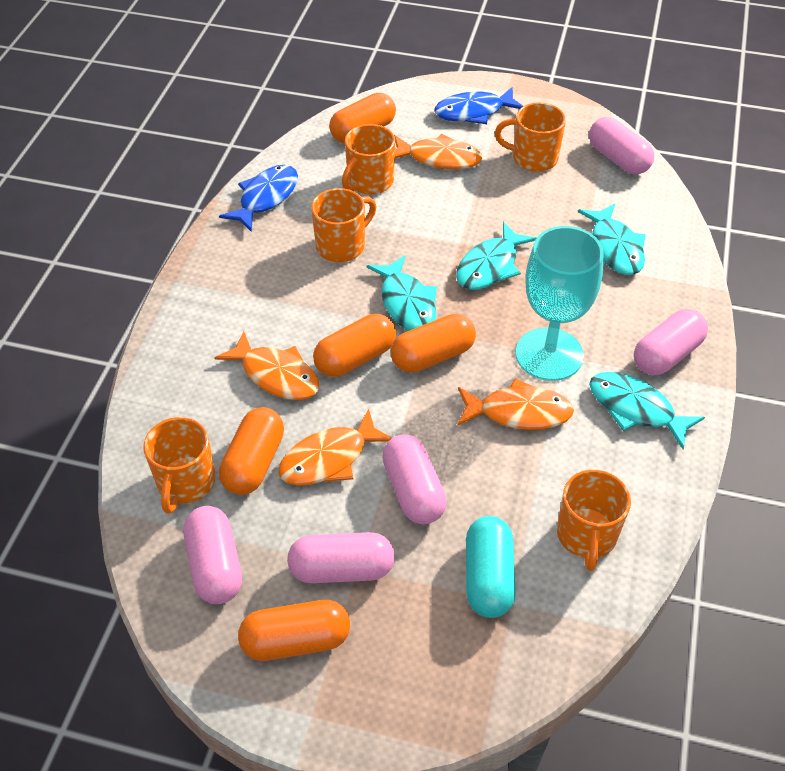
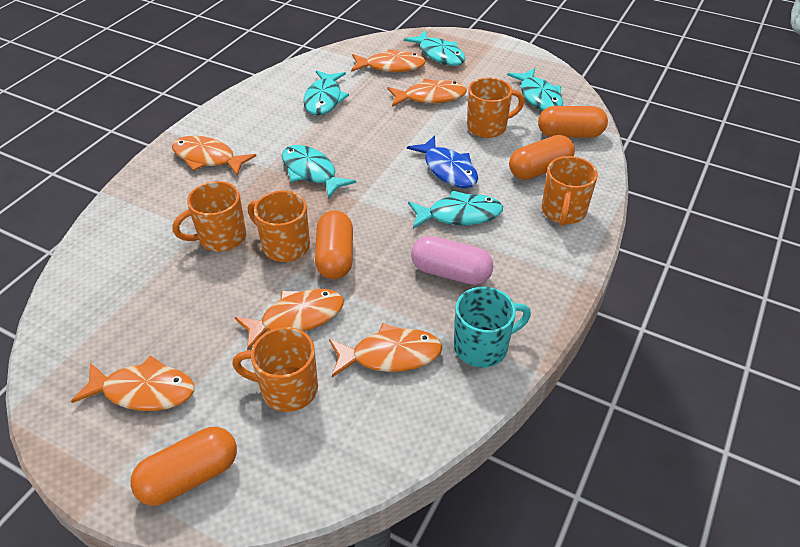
blue fish: 2 -> 1
orange capsule: 5 -> 4
orange fish: 4 -> 6
pink capsule: 5 -> 1
turquoise capsule: 1 -> 0
turquoise fish: 4 -> 5
turquoise goblet: 1 -> 0
turquoise mug: 0 -> 1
---
▶ **Task goal**: Each line of the data that contains "capsule" belongs in the answer.

▶ **Answer space**:
orange capsule: 5 -> 4
pink capsule: 5 -> 1
turquoise capsule: 1 -> 0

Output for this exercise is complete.